■ **INPUT**
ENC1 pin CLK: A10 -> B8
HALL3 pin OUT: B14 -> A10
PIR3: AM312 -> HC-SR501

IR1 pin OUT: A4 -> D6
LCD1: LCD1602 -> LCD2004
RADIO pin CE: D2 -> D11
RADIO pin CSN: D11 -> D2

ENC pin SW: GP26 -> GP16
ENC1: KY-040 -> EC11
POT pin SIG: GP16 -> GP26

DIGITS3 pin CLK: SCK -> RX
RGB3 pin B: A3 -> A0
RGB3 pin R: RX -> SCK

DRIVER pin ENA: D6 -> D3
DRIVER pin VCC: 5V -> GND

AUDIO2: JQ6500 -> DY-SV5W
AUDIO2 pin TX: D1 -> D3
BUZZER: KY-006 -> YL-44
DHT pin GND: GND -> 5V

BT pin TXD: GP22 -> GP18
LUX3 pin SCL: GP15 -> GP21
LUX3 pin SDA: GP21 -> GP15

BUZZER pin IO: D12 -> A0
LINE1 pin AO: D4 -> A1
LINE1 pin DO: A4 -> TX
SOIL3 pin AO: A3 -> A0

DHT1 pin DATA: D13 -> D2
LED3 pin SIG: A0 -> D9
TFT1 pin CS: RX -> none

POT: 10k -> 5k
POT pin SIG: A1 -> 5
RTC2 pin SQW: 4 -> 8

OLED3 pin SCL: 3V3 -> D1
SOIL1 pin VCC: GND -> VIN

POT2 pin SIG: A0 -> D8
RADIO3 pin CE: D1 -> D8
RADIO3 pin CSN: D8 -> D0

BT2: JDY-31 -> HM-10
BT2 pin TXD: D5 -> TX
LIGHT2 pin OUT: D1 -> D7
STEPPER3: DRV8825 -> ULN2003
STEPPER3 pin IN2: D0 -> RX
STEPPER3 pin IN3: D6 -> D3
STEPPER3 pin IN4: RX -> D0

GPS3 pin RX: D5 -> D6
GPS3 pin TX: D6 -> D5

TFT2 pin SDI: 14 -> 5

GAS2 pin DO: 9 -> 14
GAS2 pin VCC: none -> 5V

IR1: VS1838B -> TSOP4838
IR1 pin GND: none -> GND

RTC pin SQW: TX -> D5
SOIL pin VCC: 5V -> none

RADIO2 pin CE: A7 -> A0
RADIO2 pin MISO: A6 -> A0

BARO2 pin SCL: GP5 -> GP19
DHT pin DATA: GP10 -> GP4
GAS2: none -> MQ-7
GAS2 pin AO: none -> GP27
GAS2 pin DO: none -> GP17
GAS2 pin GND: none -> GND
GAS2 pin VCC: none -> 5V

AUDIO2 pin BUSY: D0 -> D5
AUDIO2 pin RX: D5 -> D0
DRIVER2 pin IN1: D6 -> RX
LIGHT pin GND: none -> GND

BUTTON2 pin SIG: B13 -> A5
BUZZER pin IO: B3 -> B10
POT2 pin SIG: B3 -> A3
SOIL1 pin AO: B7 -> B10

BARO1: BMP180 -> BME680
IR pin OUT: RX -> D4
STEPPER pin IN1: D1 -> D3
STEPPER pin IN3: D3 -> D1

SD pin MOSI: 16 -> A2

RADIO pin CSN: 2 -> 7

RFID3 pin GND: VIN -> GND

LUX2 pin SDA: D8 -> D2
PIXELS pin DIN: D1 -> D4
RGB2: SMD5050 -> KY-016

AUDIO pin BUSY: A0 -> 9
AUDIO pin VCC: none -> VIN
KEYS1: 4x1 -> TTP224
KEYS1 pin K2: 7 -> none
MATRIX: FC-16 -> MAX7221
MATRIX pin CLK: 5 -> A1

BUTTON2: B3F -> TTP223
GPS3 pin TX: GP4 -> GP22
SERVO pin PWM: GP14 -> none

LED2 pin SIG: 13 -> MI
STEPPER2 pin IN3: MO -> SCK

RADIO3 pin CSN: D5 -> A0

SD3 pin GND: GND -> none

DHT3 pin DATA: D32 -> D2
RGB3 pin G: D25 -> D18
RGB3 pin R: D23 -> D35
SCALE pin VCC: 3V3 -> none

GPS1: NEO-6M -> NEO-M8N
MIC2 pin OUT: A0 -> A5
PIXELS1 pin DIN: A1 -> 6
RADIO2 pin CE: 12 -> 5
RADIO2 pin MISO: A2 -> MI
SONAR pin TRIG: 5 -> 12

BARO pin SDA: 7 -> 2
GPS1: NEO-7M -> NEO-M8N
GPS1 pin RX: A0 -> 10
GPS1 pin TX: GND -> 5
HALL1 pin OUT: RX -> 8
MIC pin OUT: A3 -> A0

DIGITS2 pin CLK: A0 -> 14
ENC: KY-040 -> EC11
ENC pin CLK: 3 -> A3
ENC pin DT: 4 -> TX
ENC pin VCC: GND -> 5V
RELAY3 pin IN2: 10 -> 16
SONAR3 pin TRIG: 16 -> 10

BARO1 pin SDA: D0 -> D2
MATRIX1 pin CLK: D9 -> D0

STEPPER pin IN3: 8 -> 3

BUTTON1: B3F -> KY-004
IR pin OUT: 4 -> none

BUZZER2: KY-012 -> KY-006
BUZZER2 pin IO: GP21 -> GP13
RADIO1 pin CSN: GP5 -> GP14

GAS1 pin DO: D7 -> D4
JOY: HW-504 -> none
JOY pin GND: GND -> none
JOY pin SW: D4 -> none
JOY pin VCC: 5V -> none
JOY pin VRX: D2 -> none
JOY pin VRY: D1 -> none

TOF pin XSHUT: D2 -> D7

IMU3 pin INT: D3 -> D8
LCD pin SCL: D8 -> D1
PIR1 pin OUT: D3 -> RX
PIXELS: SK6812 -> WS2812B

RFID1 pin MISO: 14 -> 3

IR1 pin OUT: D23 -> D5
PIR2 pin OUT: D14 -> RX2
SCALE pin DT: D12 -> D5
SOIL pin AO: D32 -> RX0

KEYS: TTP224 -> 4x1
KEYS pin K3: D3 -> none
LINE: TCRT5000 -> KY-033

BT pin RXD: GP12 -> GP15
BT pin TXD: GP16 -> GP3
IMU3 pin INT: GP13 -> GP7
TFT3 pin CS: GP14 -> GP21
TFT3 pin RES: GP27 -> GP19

■ **ABOUT THIS TASK**
Could you return the complete listing, word for word?

■ **OUTPUT OF THE TASK**
ENC1 pin CLK: A10 -> B8
HALL3 pin OUT: B14 -> A10
PIR3: AM312 -> HC-SR501

IR1 pin OUT: A4 -> D6
LCD1: LCD1602 -> LCD2004
RADIO pin CE: D2 -> D11
RADIO pin CSN: D11 -> D2

ENC pin SW: GP26 -> GP16
ENC1: KY-040 -> EC11
POT pin SIG: GP16 -> GP26

DIGITS3 pin CLK: SCK -> RX
RGB3 pin B: A3 -> A0
RGB3 pin R: RX -> SCK

DRIVER pin ENA: D6 -> D3
DRIVER pin VCC: 5V -> GND

AUDIO2: JQ6500 -> DY-SV5W
AUDIO2 pin TX: D1 -> D3
BUZZER: KY-006 -> YL-44
DHT pin GND: GND -> 5V

BT pin TXD: GP22 -> GP18
LUX3 pin SCL: GP15 -> GP21
LUX3 pin SDA: GP21 -> GP15

BUZZER pin IO: D12 -> A0
LINE1 pin AO: D4 -> A1
LINE1 pin DO: A4 -> TX
SOIL3 pin AO: A3 -> A0

DHT1 pin DATA: D13 -> D2
LED3 pin SIG: A0 -> D9
TFT1 pin CS: RX -> none

POT: 10k -> 5k
POT pin SIG: A1 -> 5
RTC2 pin SQW: 4 -> 8

OLED3 pin SCL: 3V3 -> D1
SOIL1 pin VCC: GND -> VIN

POT2 pin SIG: A0 -> D8
RADIO3 pin CE: D1 -> D8
RADIO3 pin CSN: D8 -> D0

BT2: JDY-31 -> HM-10
BT2 pin TXD: D5 -> TX
LIGHT2 pin OUT: D1 -> D7
STEPPER3: DRV8825 -> ULN2003
STEPPER3 pin IN2: D0 -> RX
STEPPER3 pin IN3: D6 -> D3
STEPPER3 pin IN4: RX -> D0

GPS3 pin RX: D5 -> D6
GPS3 pin TX: D6 -> D5

TFT2 pin SDI: 14 -> 5

GAS2 pin DO: 9 -> 14
GAS2 pin VCC: none -> 5V

IR1: VS1838B -> TSOP4838
IR1 pin GND: none -> GND

RTC pin SQW: TX -> D5
SOIL pin VCC: 5V -> none

RADIO2 pin CE: A7 -> A0
RADIO2 pin MISO: A6 -> A0

BARO2 pin SCL: GP5 -> GP19
DHT pin DATA: GP10 -> GP4
GAS2: none -> MQ-7
GAS2 pin AO: none -> GP27
GAS2 pin DO: none -> GP17
GAS2 pin GND: none -> GND
GAS2 pin VCC: none -> 5V

AUDIO2 pin BUSY: D0 -> D5
AUDIO2 pin RX: D5 -> D0
DRIVER2 pin IN1: D6 -> RX
LIGHT pin GND: none -> GND

BUTTON2 pin SIG: B13 -> A5
BUZZER pin IO: B3 -> B10
POT2 pin SIG: B3 -> A3
SOIL1 pin AO: B7 -> B10

BARO1: BMP180 -> BME680
IR pin OUT: RX -> D4
STEPPER pin IN1: D1 -> D3
STEPPER pin IN3: D3 -> D1

SD pin MOSI: 16 -> A2

RADIO pin CSN: 2 -> 7

RFID3 pin GND: VIN -> GND

LUX2 pin SDA: D8 -> D2
PIXELS pin DIN: D1 -> D4
RGB2: SMD5050 -> KY-016

AUDIO pin BUSY: A0 -> 9
AUDIO pin VCC: none -> VIN
KEYS1: 4x1 -> TTP224
KEYS1 pin K2: 7 -> none
MATRIX: FC-16 -> MAX7221
MATRIX pin CLK: 5 -> A1

BUTTON2: B3F -> TTP223
GPS3 pin TX: GP4 -> GP22
SERVO pin PWM: GP14 -> none

LED2 pin SIG: 13 -> MI
STEPPER2 pin IN3: MO -> SCK

RADIO3 pin CSN: D5 -> A0

SD3 pin GND: GND -> none

DHT3 pin DATA: D32 -> D2
RGB3 pin G: D25 -> D18
RGB3 pin R: D23 -> D35
SCALE pin VCC: 3V3 -> none

GPS1: NEO-6M -> NEO-M8N
MIC2 pin OUT: A0 -> A5
PIXELS1 pin DIN: A1 -> 6
RADIO2 pin CE: 12 -> 5
RADIO2 pin MISO: A2 -> MI
SONAR pin TRIG: 5 -> 12

BARO pin SDA: 7 -> 2
GPS1: NEO-7M -> NEO-M8N
GPS1 pin RX: A0 -> 10
GPS1 pin TX: GND -> 5
HALL1 pin OUT: RX -> 8
MIC pin OUT: A3 -> A0

DIGITS2 pin CLK: A0 -> 14
ENC: KY-040 -> EC11
ENC pin CLK: 3 -> A3
ENC pin DT: 4 -> TX
ENC pin VCC: GND -> 5V
RELAY3 pin IN2: 10 -> 16
SONAR3 pin TRIG: 16 -> 10

BARO1 pin SDA: D0 -> D2
MATRIX1 pin CLK: D9 -> D0

STEPPER pin IN3: 8 -> 3

BUTTON1: B3F -> KY-004
IR pin OUT: 4 -> none

BUZZER2: KY-012 -> KY-006
BUZZER2 pin IO: GP21 -> GP13
RADIO1 pin CSN: GP5 -> GP14

GAS1 pin DO: D7 -> D4
JOY: HW-504 -> none
JOY pin GND: GND -> none
JOY pin SW: D4 -> none
JOY pin VCC: 5V -> none
JOY pin VRX: D2 -> none
JOY pin VRY: D1 -> none

TOF pin XSHUT: D2 -> D7

IMU3 pin INT: D3 -> D8
LCD pin SCL: D8 -> D1
PIR1 pin OUT: D3 -> RX
PIXELS: SK6812 -> WS2812B

RFID1 pin MISO: 14 -> 3

IR1 pin OUT: D23 -> D5
PIR2 pin OUT: D14 -> RX2
SCALE pin DT: D12 -> D5
SOIL pin AO: D32 -> RX0

KEYS: TTP224 -> 4x1
KEYS pin K3: D3 -> none
LINE: TCRT5000 -> KY-033

BT pin RXD: GP12 -> GP15
BT pin TXD: GP16 -> GP3
IMU3 pin INT: GP13 -> GP7
TFT3 pin CS: GP14 -> GP21
TFT3 pin RES: GP27 -> GP19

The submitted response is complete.